▸ **Exercise aim**
Please print the stretch of material from the line containing "This image has" through the line containing "The image size", keeping every line as it stands.

▸ **Available records**

....

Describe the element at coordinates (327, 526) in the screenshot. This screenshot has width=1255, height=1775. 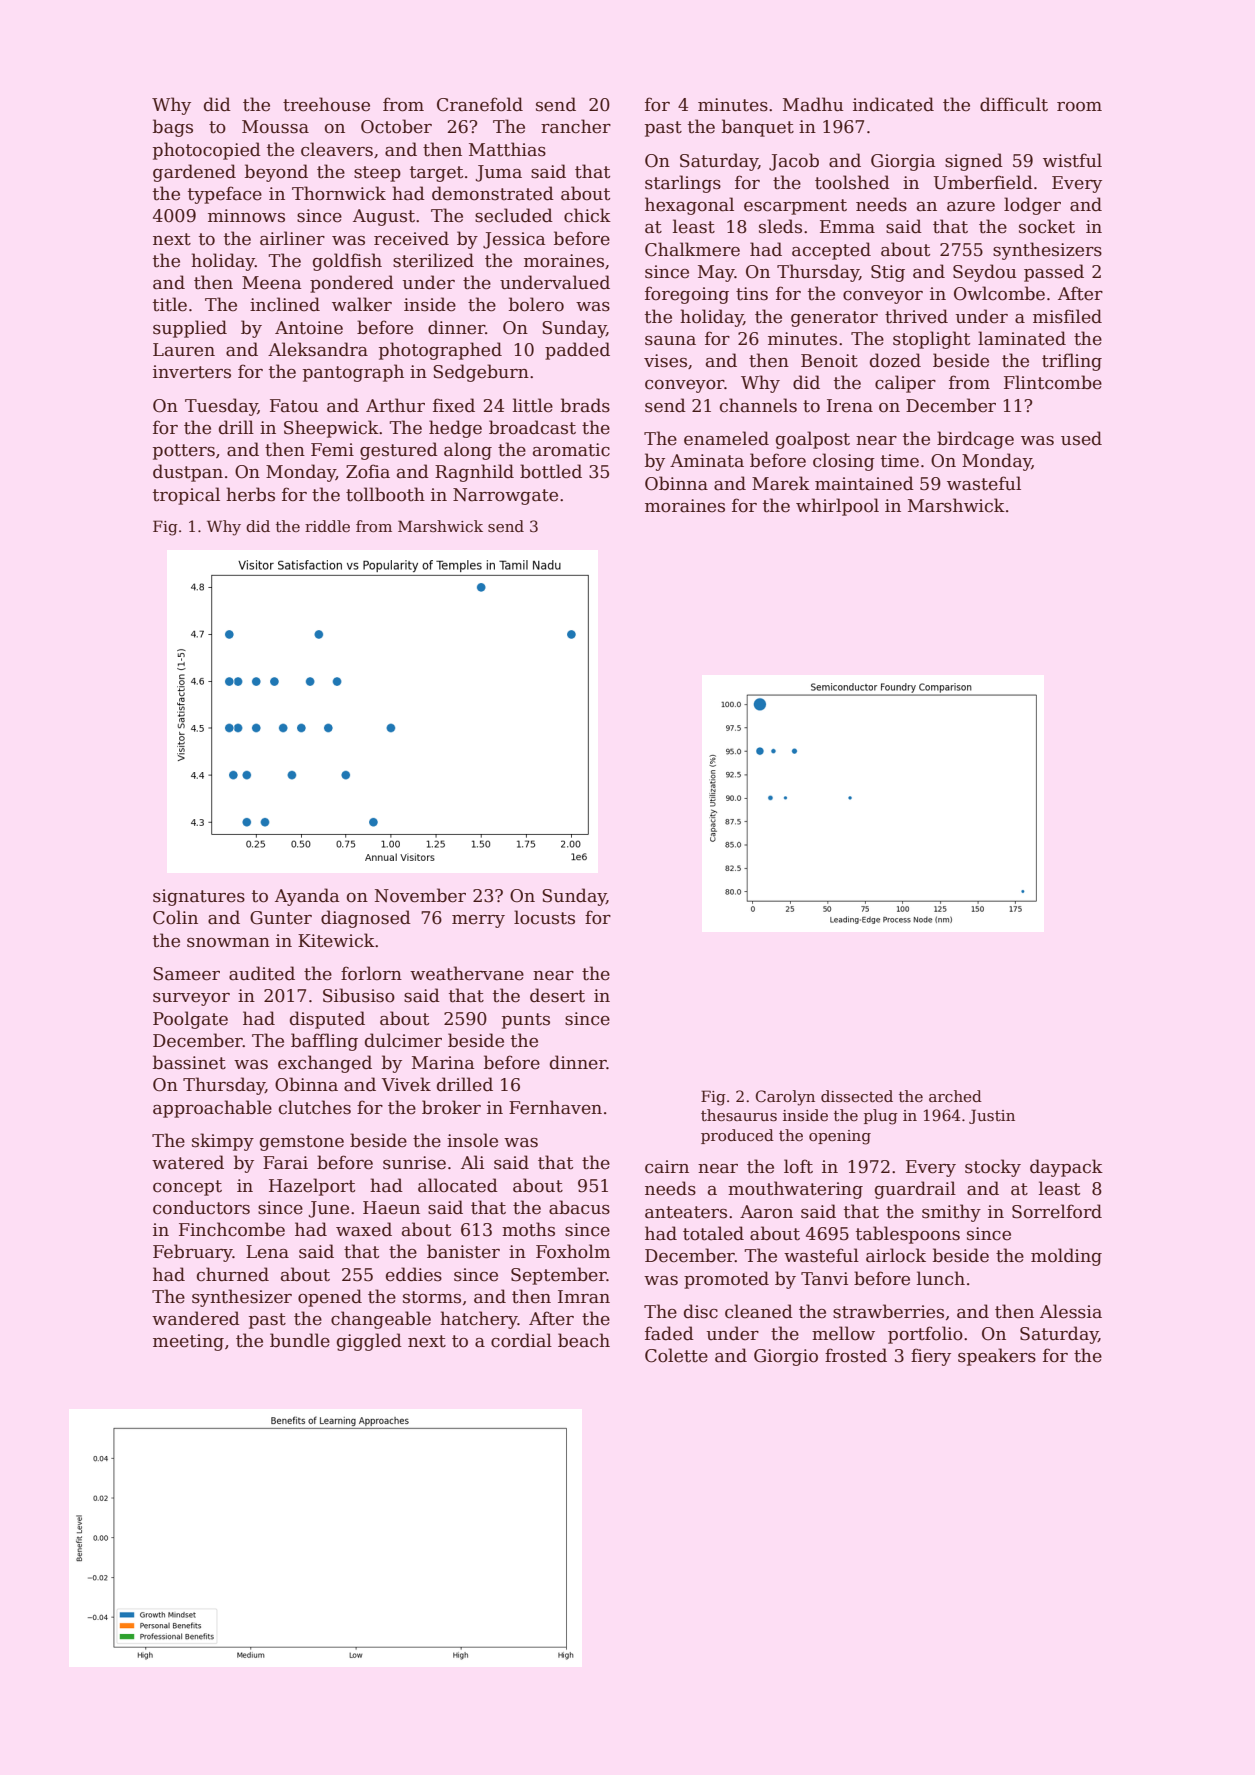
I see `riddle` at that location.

....

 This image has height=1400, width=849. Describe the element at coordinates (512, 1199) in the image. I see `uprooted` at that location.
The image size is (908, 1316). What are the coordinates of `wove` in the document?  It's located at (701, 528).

....

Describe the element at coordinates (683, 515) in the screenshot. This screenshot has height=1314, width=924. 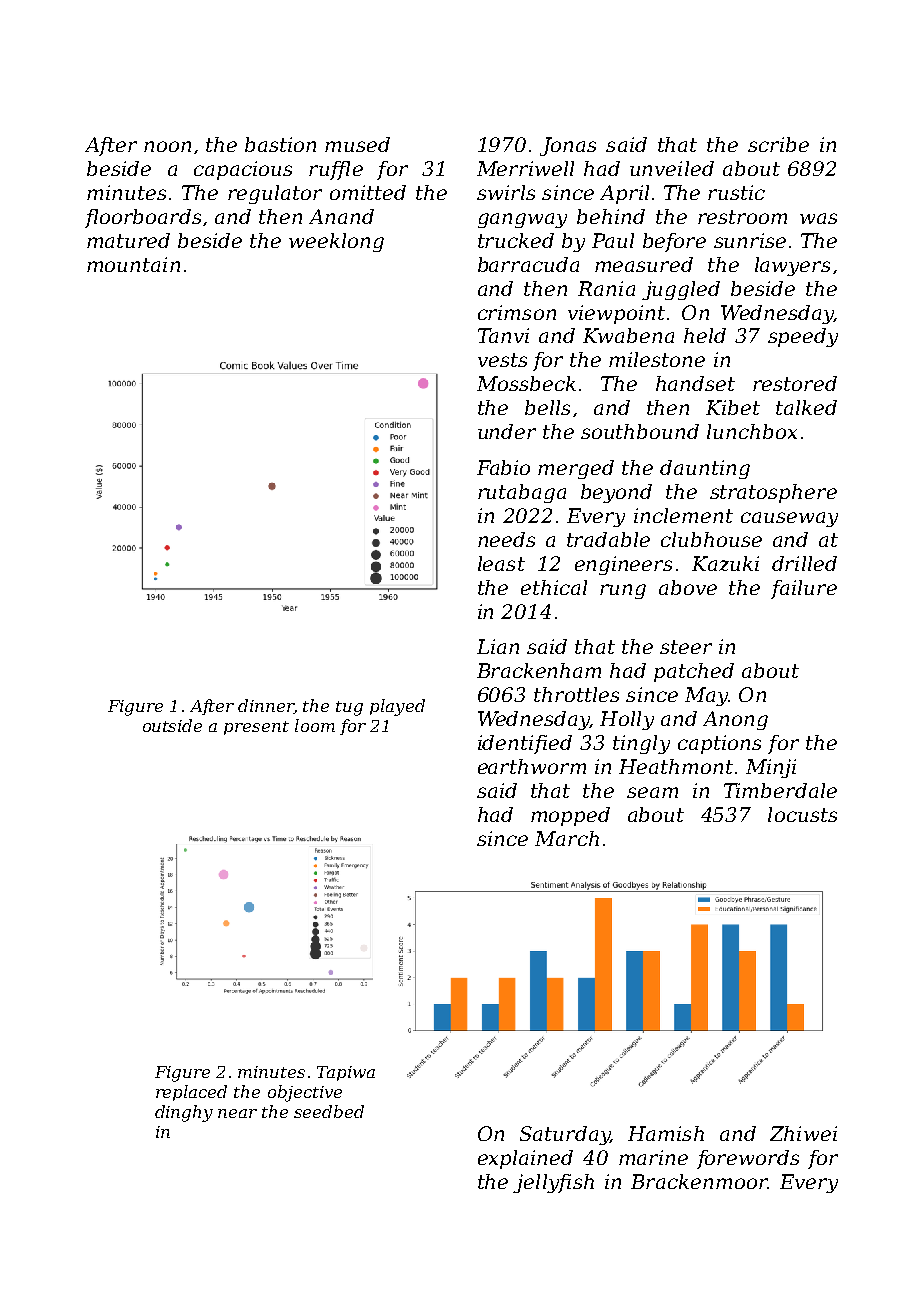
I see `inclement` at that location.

....

▸ **Final result**
 This image has height=1400, width=849. Describe the element at coordinates (512, 1199) in the image. I see `uprooted` at that location.
The image size is (908, 1316). What are the coordinates of `wove` in the document?  It's located at (701, 528).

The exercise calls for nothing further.